| What the task requires |
Write out each line of the entries below that holds the word "plus".

------ Data excerpts ------

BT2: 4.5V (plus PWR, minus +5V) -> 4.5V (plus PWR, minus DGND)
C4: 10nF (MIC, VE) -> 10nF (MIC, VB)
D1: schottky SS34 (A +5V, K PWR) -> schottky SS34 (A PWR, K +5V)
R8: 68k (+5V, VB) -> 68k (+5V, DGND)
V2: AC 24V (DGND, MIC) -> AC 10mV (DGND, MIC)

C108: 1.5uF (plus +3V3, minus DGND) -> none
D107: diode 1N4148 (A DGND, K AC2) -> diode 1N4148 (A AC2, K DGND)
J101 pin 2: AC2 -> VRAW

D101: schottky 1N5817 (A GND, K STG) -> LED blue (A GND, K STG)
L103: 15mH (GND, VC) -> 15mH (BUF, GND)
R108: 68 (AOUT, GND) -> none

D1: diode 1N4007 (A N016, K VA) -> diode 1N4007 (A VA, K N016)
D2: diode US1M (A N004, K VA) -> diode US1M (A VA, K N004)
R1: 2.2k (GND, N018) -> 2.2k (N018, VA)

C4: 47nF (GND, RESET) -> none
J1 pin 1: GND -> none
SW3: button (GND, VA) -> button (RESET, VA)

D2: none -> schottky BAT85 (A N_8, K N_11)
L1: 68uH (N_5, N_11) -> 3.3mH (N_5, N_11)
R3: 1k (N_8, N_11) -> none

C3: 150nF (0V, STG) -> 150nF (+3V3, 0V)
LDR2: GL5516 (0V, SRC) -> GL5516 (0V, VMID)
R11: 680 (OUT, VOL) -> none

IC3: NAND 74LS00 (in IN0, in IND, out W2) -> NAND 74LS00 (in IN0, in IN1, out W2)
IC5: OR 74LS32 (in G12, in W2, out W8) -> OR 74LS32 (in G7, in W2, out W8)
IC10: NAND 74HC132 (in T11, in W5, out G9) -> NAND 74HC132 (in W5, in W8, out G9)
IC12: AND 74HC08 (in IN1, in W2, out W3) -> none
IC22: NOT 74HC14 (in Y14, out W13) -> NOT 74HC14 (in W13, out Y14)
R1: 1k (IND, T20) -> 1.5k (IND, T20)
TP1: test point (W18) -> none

------

| Exercise solution |
BT2: 4.5V (plus PWR, minus +5V) -> 4.5V (plus PWR, minus DGND)
C108: 1.5uF (plus +3V3, minus DGND) -> none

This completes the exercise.